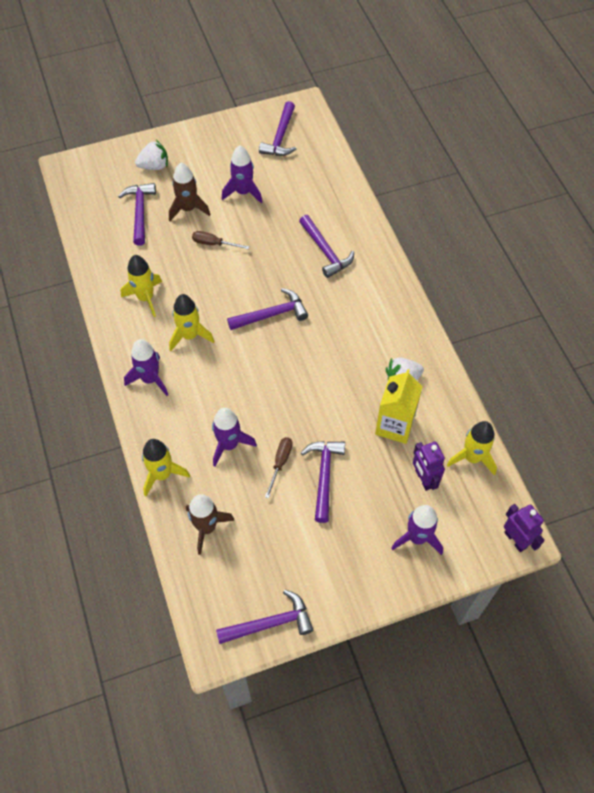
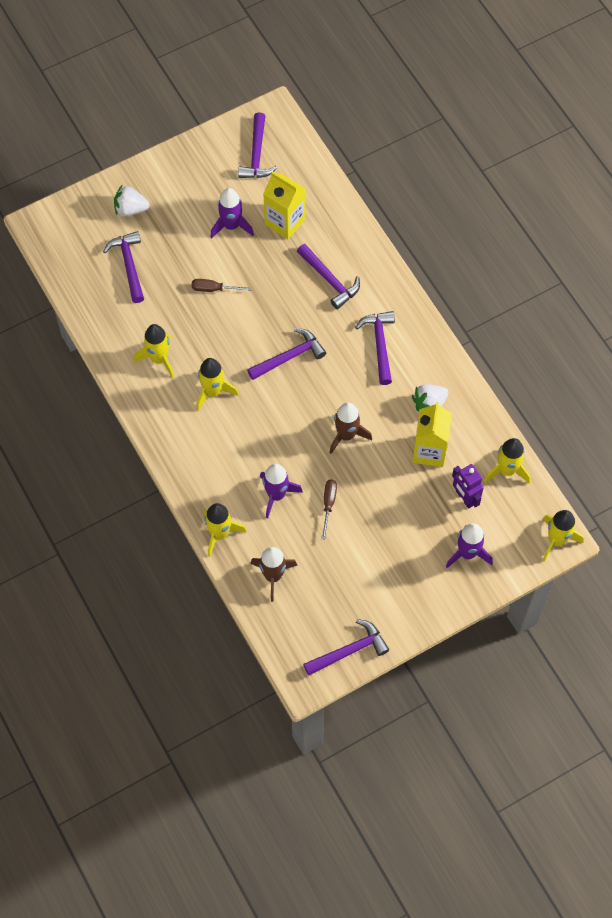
camera: 10 degrees left, 5 degrees up
(150, 379) = (185, 442): purple rocket -> none
(154, 166) = (130, 209): white strawberry -> white strawberry turned 150 degrees counterclockwise
(188, 209) = (178, 254): brown rocket -> brown rocket (346, 435)
(294, 196) = (285, 222): none -> yellow carton
(324, 476) = (372, 510): purple hammer -> purple hammer (379, 344)
(515, 540) = (556, 540): purple robot -> yellow rocket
------------
- **What is needed**
Transcribe the whole listing, character for character, but not its images.

- **Your response**
camera: 10 degrees left, 5 degrees up
(150, 379) = (185, 442): purple rocket -> none
(154, 166) = (130, 209): white strawberry -> white strawberry turned 150 degrees counterclockwise
(188, 209) = (178, 254): brown rocket -> brown rocket (346, 435)
(294, 196) = (285, 222): none -> yellow carton
(324, 476) = (372, 510): purple hammer -> purple hammer (379, 344)
(515, 540) = (556, 540): purple robot -> yellow rocket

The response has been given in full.